— Problem details —
When you reach the records below, output every one exactly as written but leave out any pictures.

— Records supplied —
───

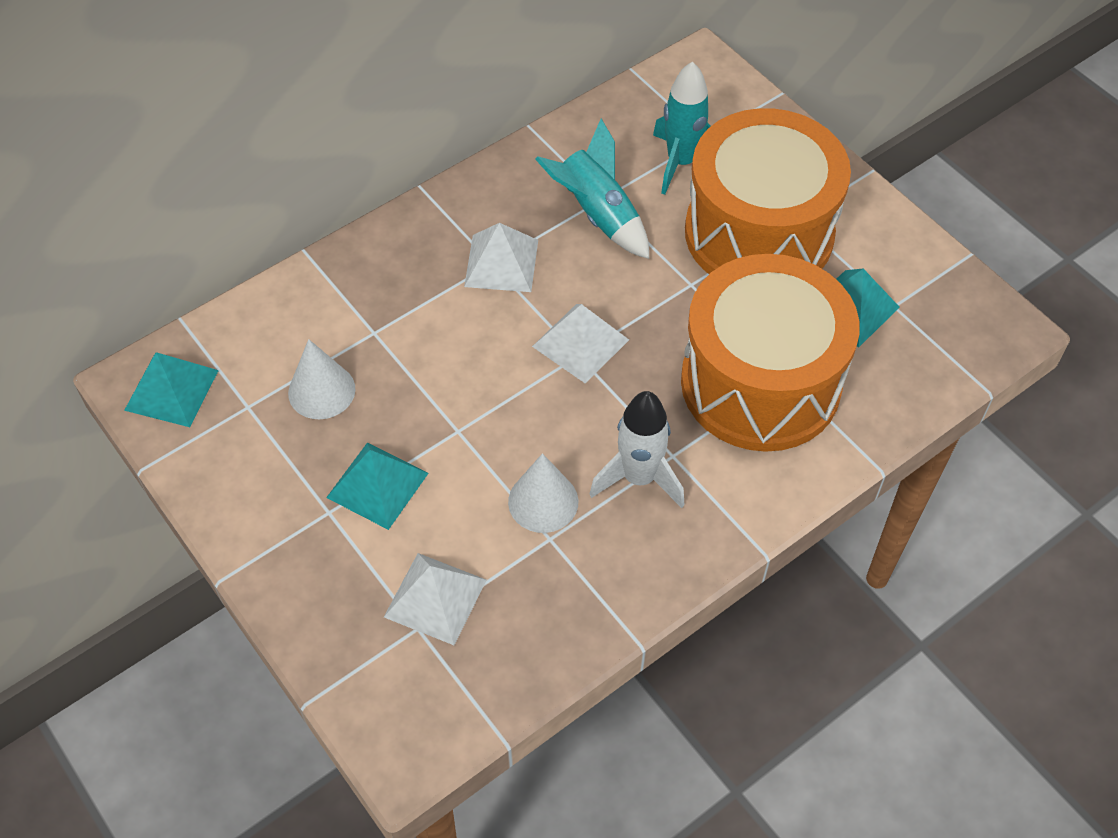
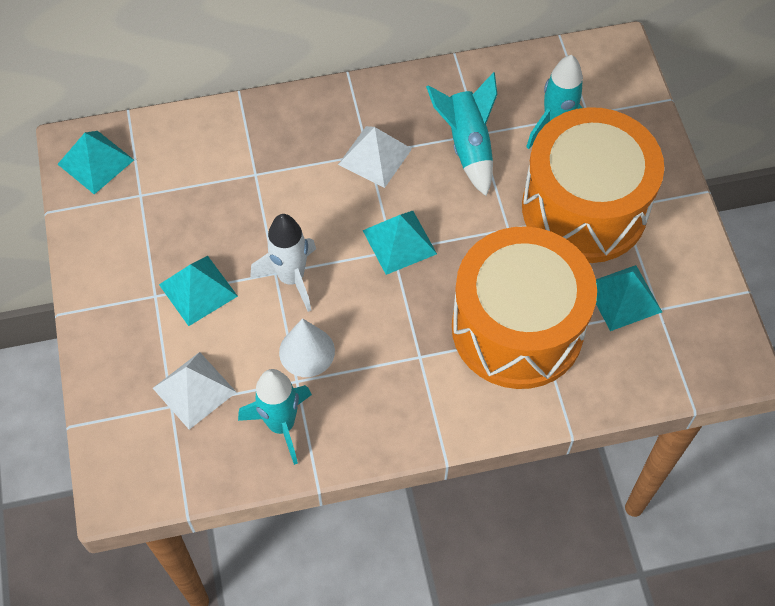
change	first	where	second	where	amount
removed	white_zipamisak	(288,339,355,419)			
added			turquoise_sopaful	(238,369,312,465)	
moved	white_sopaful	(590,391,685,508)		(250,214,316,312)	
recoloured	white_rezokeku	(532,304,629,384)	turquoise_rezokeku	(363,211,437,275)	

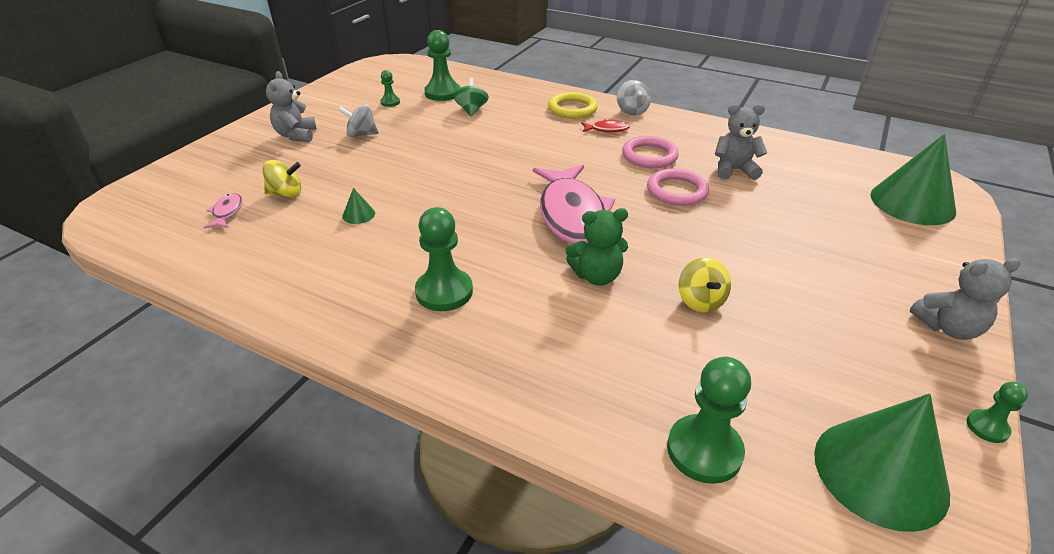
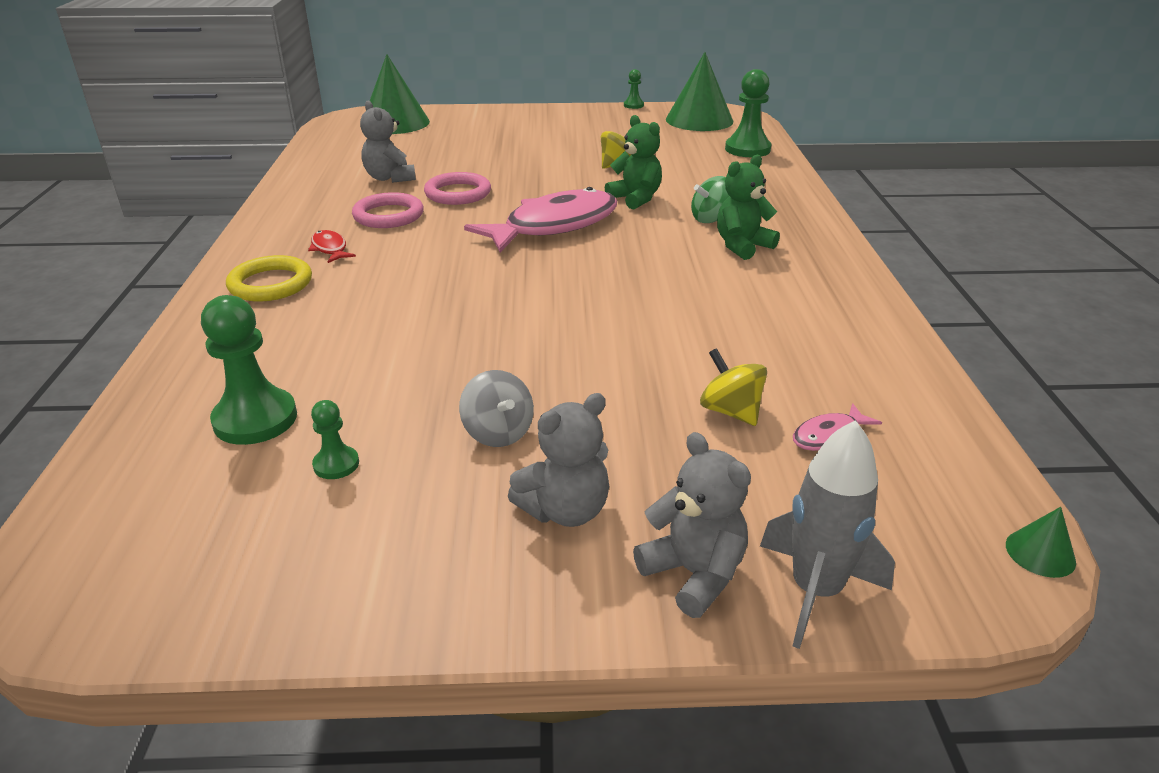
change	first	where	second	where	amount
removed	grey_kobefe	(617,80,651,116)			
added			grey_sopaful	(760,420,895,649)	
moved	green_zipamisak	(342,188,375,224)		(1006,507,1076,578)	
moved	green_kobefe	(453,78,489,116)		(691,176,729,223)	
moved	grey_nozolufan	(910,258,1021,340)		(633,432,751,618)	
replaced	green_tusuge	(415,207,473,311)	green_nozolufan	(717,155,780,260)	

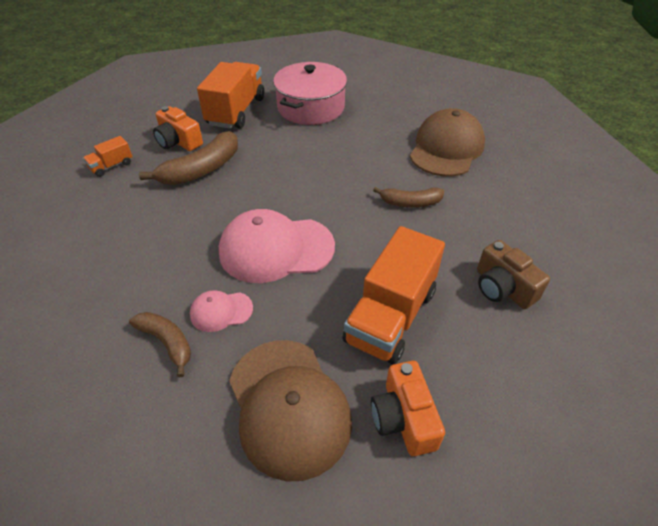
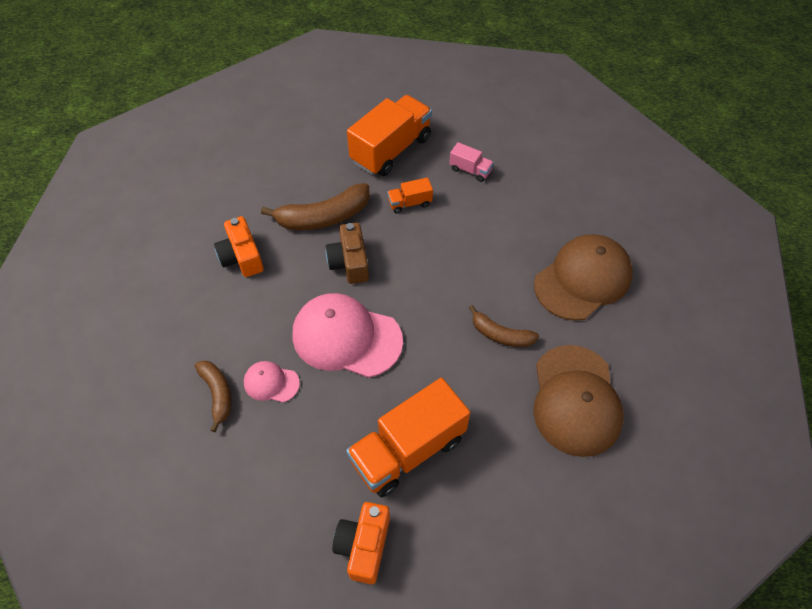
change	first	where	second	where	amount
moved	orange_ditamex	(83,136,133,177)		(387,177,433,214)	
moved	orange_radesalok	(153,106,203,151)		(214,216,264,277)	
moved	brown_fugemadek	(229,340,352,482)		(533,345,624,457)	
moved	brown_radesalok	(477,240,550,309)		(326,223,369,284)	
replaced	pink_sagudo	(273,62,347,125)	pink_ditamex	(449,142,494,182)	

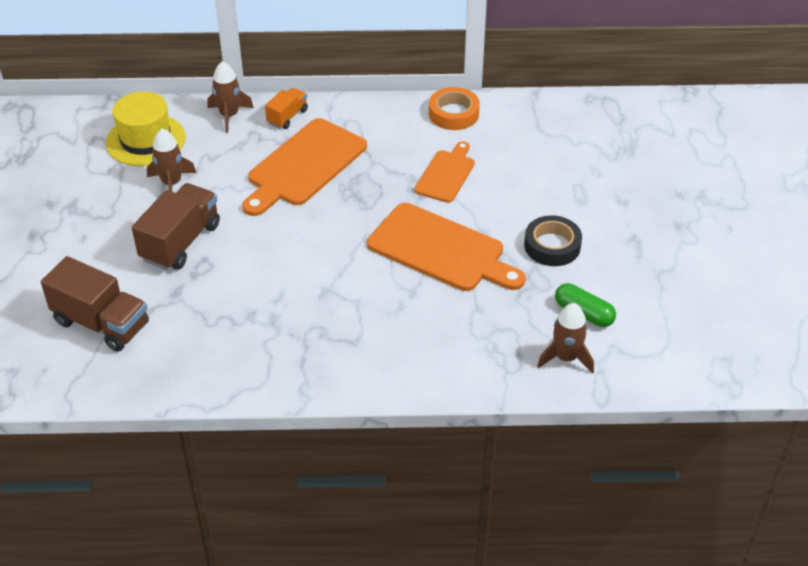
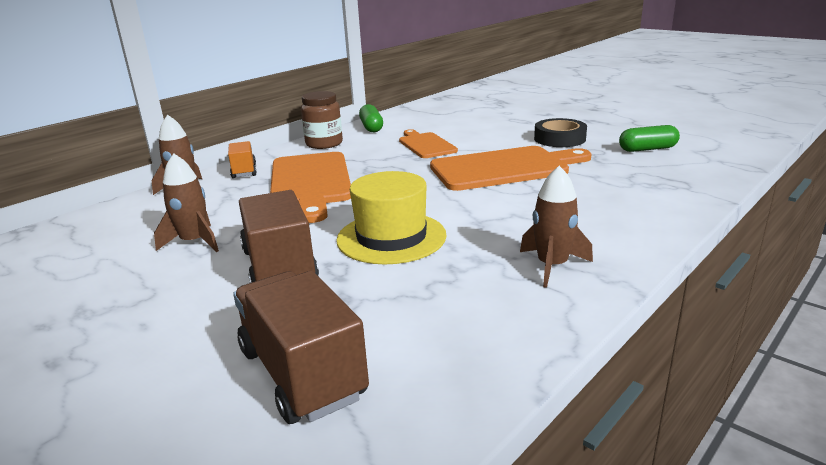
change	first	where	second	where	amount
added			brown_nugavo	(301,91,343,149)	
moved	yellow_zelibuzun	(106,92,186,166)		(336,171,447,264)	
moved	brown_sopaful	(537,303,594,374)		(520,166,593,288)	
replaced	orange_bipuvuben	(429,87,480,130)	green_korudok	(359,104,383,132)	
turned	brown_ditamex	(41,256,149,352)		(233,271,369,424)	105 degrees counterclockwise

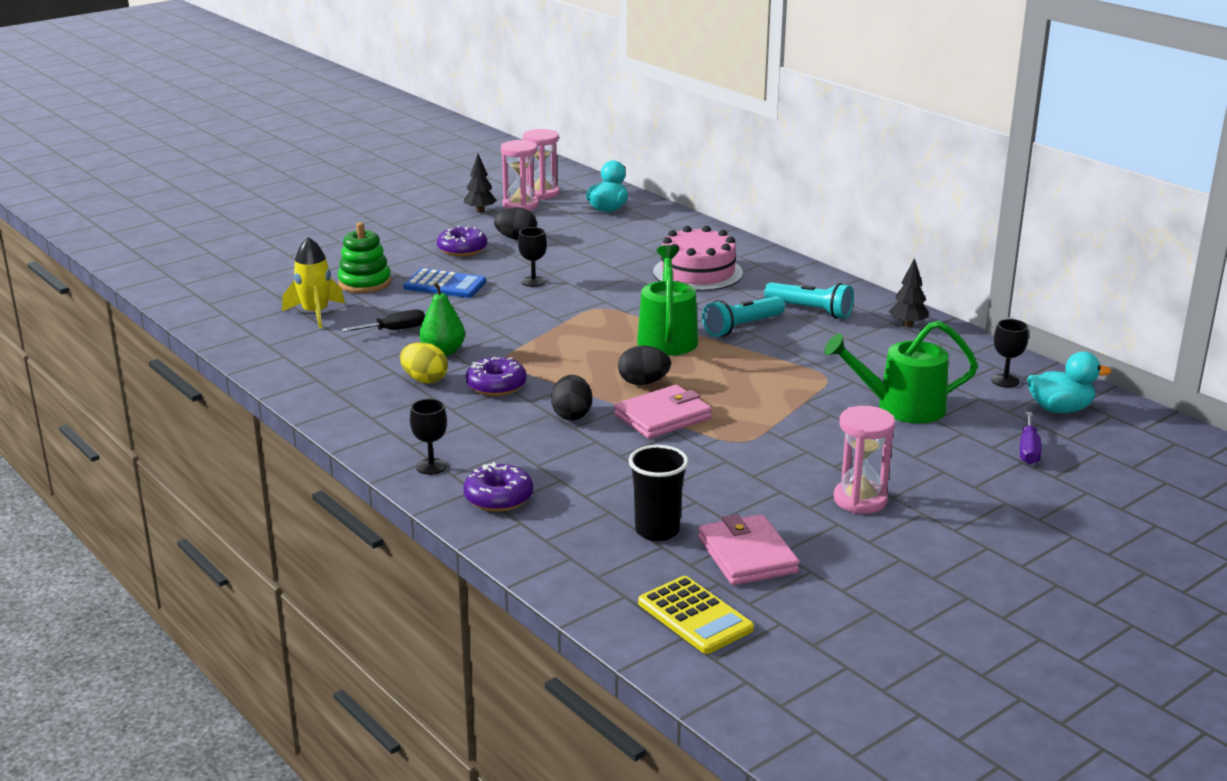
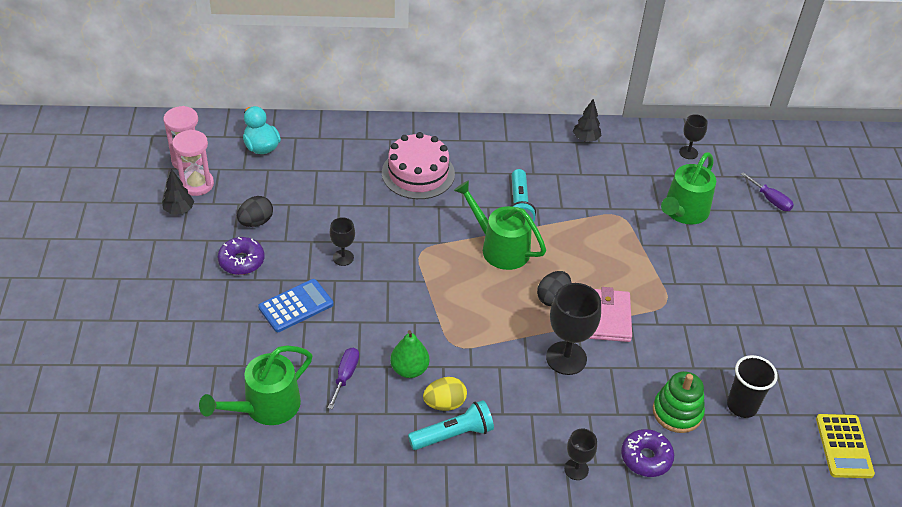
change	first	where	second	where	amount
removed	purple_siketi	(466,357,527,396)			
removed	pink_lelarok	(698,514,800,585)			
removed	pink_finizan	(834,406,895,514)			
removed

───

— Output below —
change	first	where	second	where	amount
removed	white_zipamisak	(288,339,355,419)			
added			turquoise_sopaful	(238,369,312,465)	
moved	white_sopaful	(590,391,685,508)		(250,214,316,312)	
recoloured	white_rezokeku	(532,304,629,384)	turquoise_rezokeku	(363,211,437,275)	

change	first	where	second	where	amount
removed	grey_kobefe	(617,80,651,116)			
added			grey_sopaful	(760,420,895,649)	
moved	green_zipamisak	(342,188,375,224)		(1006,507,1076,578)	
moved	green_kobefe	(453,78,489,116)		(691,176,729,223)	
moved	grey_nozolufan	(910,258,1021,340)		(633,432,751,618)	
replaced	green_tusuge	(415,207,473,311)	green_nozolufan	(717,155,780,260)	

change	first	where	second	where	amount
moved	orange_ditamex	(83,136,133,177)		(387,177,433,214)	
moved	orange_radesalok	(153,106,203,151)		(214,216,264,277)	
moved	brown_fugemadek	(229,340,352,482)		(533,345,624,457)	
moved	brown_radesalok	(477,240,550,309)		(326,223,369,284)	
replaced	pink_sagudo	(273,62,347,125)	pink_ditamex	(449,142,494,182)	

change	first	where	second	where	amount
added			brown_nugavo	(301,91,343,149)	
moved	yellow_zelibuzun	(106,92,186,166)		(336,171,447,264)	
moved	brown_sopaful	(537,303,594,374)		(520,166,593,288)	
replaced	orange_bipuvuben	(429,87,480,130)	green_korudok	(359,104,383,132)	
turned	brown_ditamex	(41,256,149,352)		(233,271,369,424)	105 degrees counterclockwise

change	first	where	second	where	amount
removed	purple_siketi	(466,357,527,396)			
removed	pink_lelarok	(698,514,800,585)			
removed	pink_finizan	(834,406,895,514)			
removed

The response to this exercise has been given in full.